Start of Block

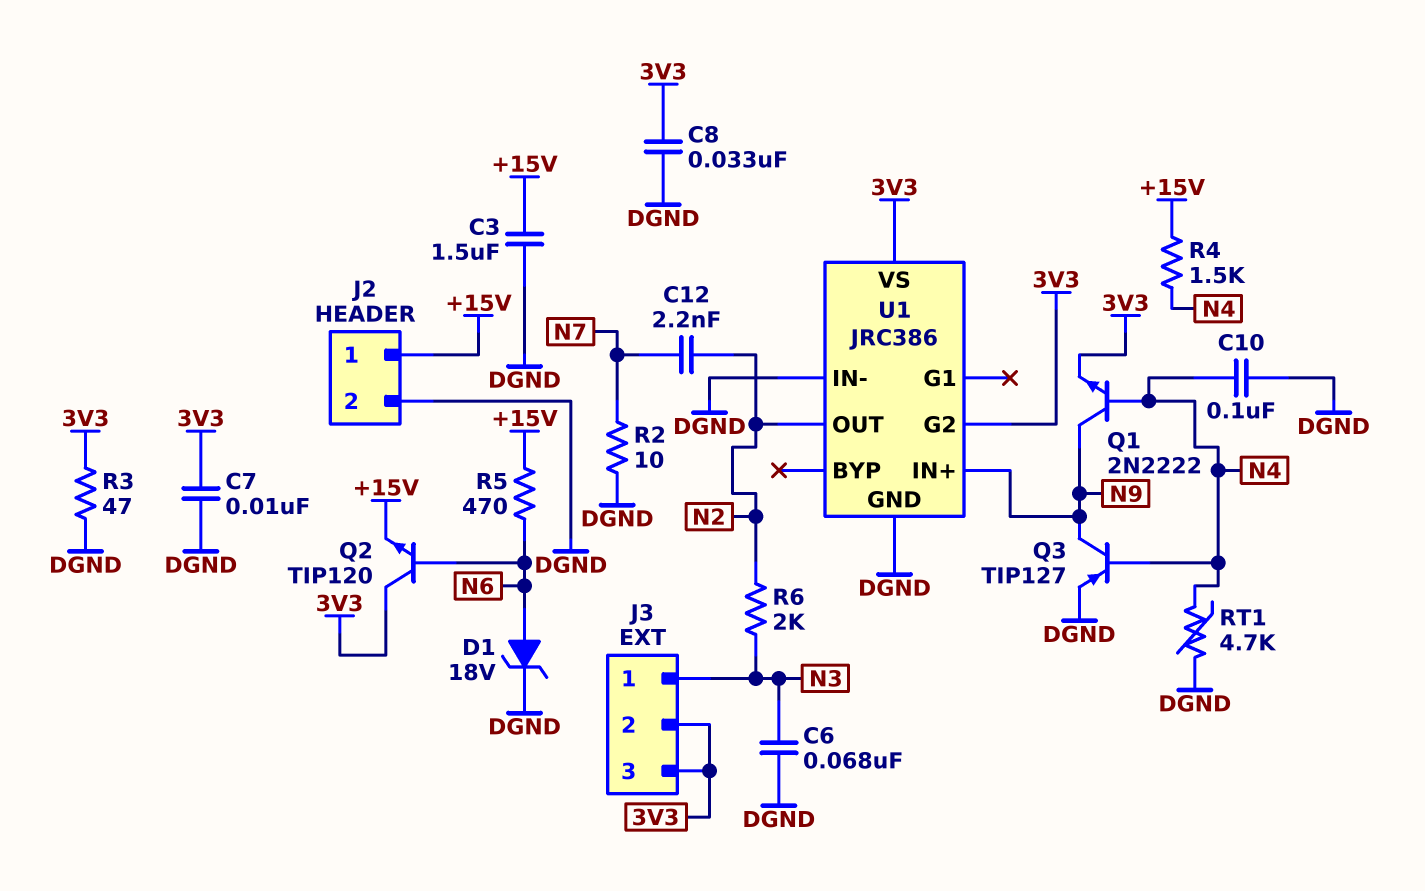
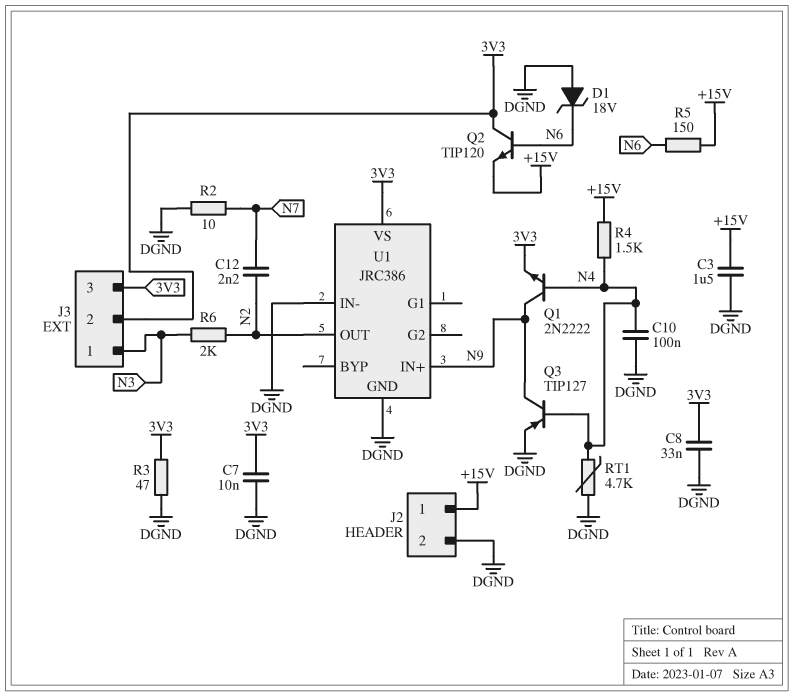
C6: 68nF (DGND, N3) -> none
D1: zener 18V (A N6, K DGND) -> zener 18V (A DGND, K N6)
R5: 470 (+15V, N6) -> 150 (+15V, N6)
U1 pin G2: 3V3 -> none

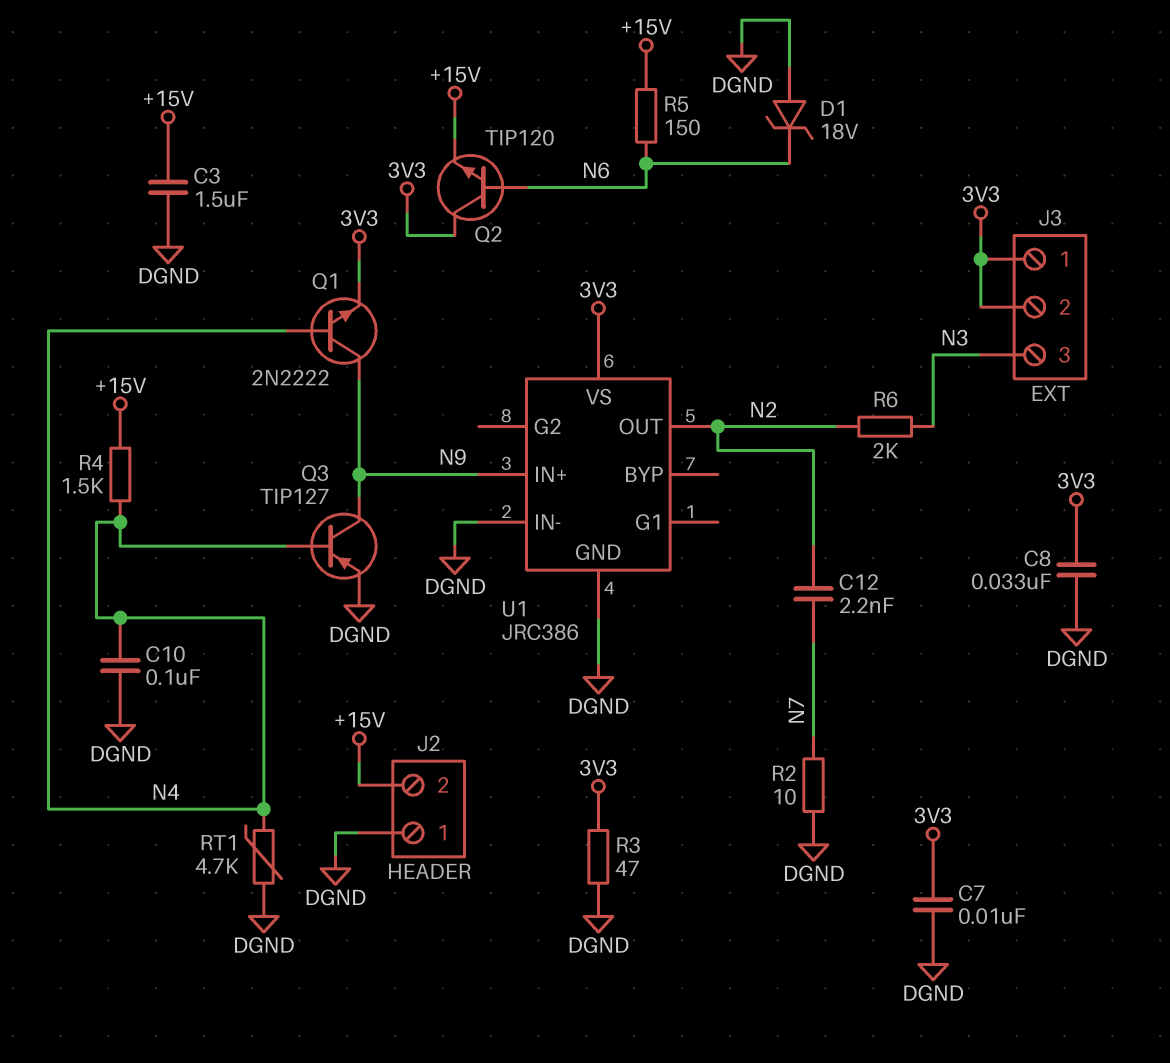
J2 pin 1: +15V -> DGND
J2 pin 2: DGND -> +15V
J3 pin 1: N3 -> 3V3
J3 pin 3: 3V3 -> N3

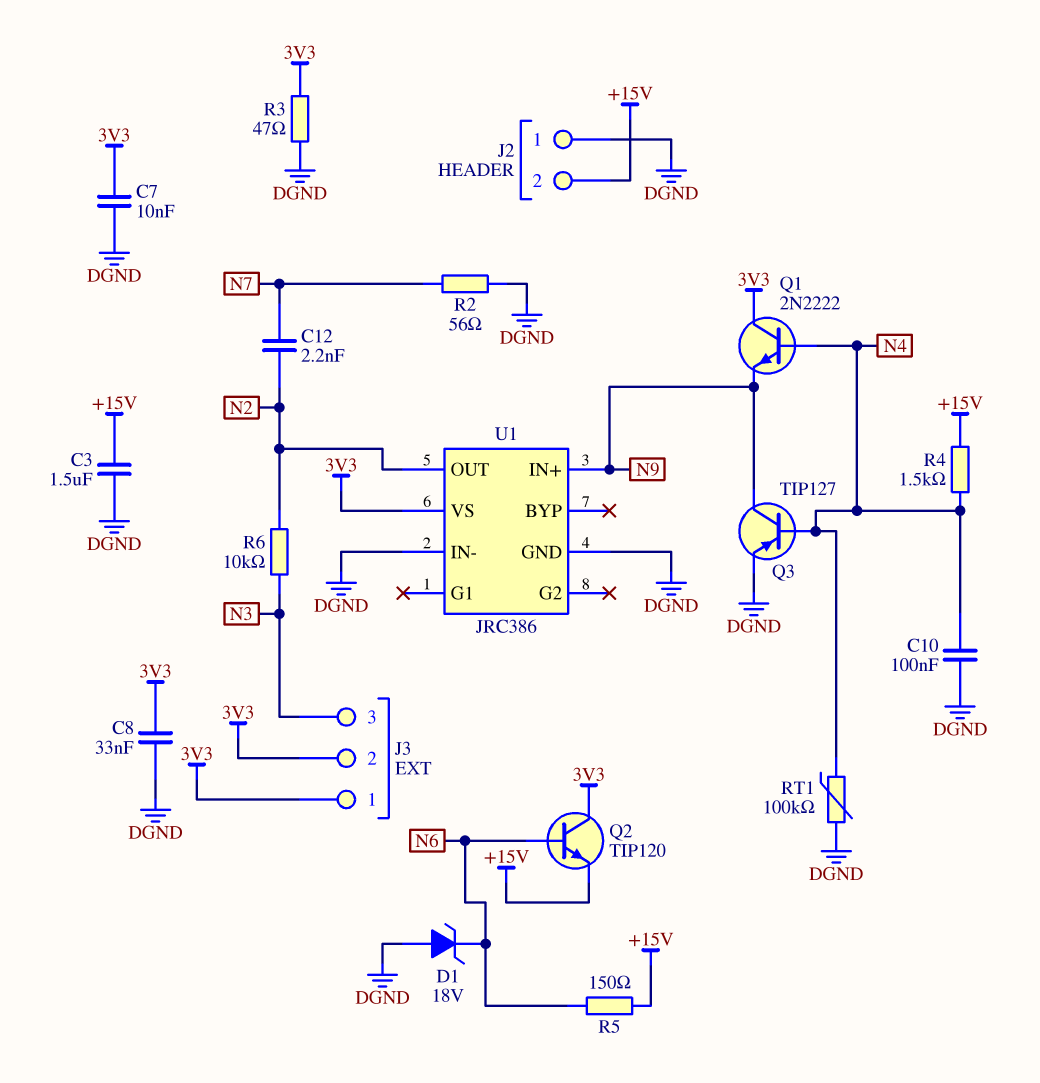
Q1: NPN 2N2222 (B N4, C N9, E 3V3) -> NPN 2N2222 (B N4, C 3V3, E N9)
R2: 10 (DGND, N7) -> 56 (DGND, N7)
R6: 2k (N2, N3) -> 10k (N2, N3)
RT1: 4.7k (DGND, N4) -> 100k (DGND, N4)

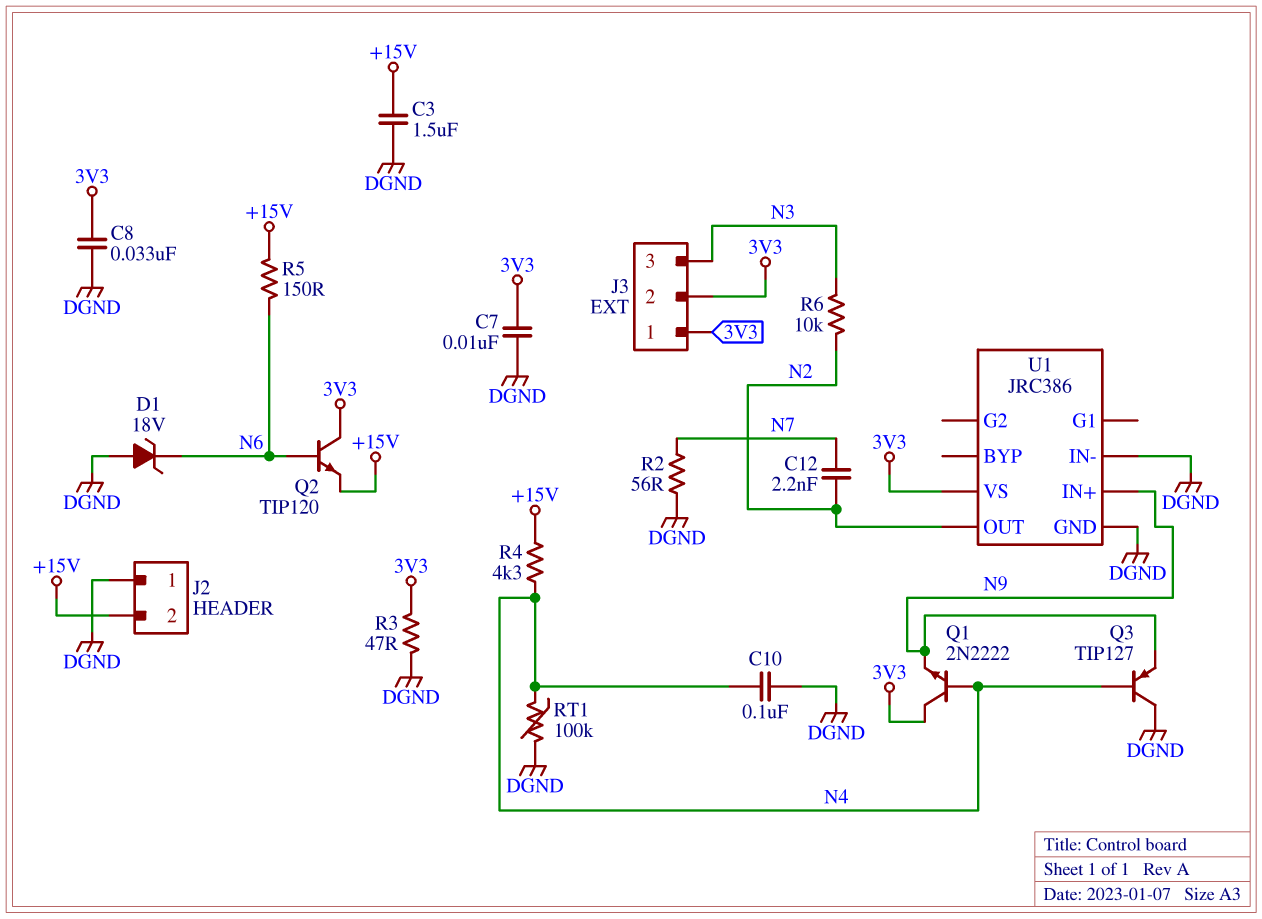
Q3: PNP TIP127 (B N4, C N9, E DGND) -> PNP TIP127 (B N4, C DGND, E N9)
R4: 1.5k (+15V, N4) -> 4.3k (+15V, N4)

End of Block

◆ What you have to do ◆
The records above should be written out exactly, and the images dropped.

◆ Your solution ◆
C6: 68nF (DGND, N3) -> none
D1: zener 18V (A N6, K DGND) -> zener 18V (A DGND, K N6)
R5: 470 (+15V, N6) -> 150 (+15V, N6)
U1 pin G2: 3V3 -> none

J2 pin 1: +15V -> DGND
J2 pin 2: DGND -> +15V
J3 pin 1: N3 -> 3V3
J3 pin 3: 3V3 -> N3

Q1: NPN 2N2222 (B N4, C N9, E 3V3) -> NPN 2N2222 (B N4, C 3V3, E N9)
R2: 10 (DGND, N7) -> 56 (DGND, N7)
R6: 2k (N2, N3) -> 10k (N2, N3)
RT1: 4.7k (DGND, N4) -> 100k (DGND, N4)

Q3: PNP TIP127 (B N4, C N9, E DGND) -> PNP TIP127 (B N4, C DGND, E N9)
R4: 1.5k (+15V, N4) -> 4.3k (+15V, N4)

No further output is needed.